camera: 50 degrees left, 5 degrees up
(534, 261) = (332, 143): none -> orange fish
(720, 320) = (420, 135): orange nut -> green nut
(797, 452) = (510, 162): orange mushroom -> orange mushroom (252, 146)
________________
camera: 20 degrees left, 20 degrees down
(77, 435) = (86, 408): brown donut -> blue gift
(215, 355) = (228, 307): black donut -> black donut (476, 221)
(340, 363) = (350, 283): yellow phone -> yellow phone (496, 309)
________________
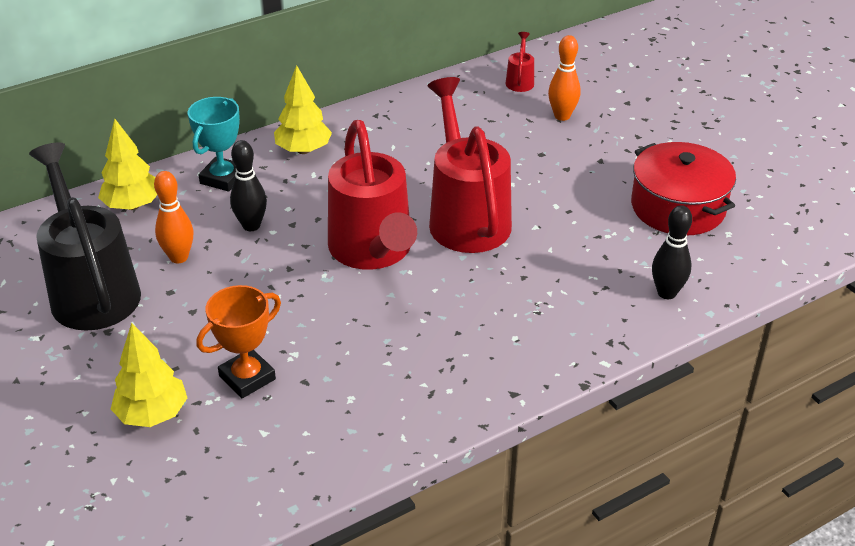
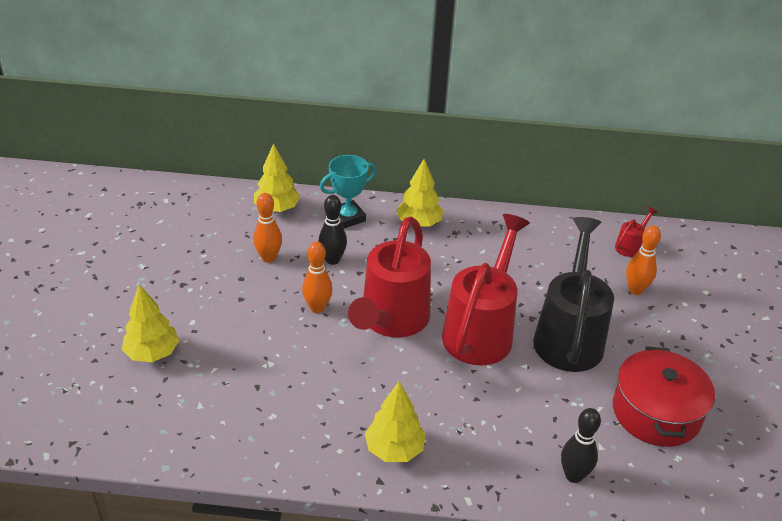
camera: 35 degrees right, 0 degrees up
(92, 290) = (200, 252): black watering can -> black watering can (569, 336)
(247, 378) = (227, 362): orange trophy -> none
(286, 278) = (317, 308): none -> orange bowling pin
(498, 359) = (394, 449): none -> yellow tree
________________
The task —
Reproduce verbatim the lines above, from the line with "camera: 50 degrees left, 5 degrees up" through the line with "(797, 452) = (510, 162): orange".

Answer section —
camera: 50 degrees left, 5 degrees up
(534, 261) = (332, 143): none -> orange fish
(720, 320) = (420, 135): orange nut -> green nut
(797, 452) = (510, 162): orange mushroom -> orange mushroom (252, 146)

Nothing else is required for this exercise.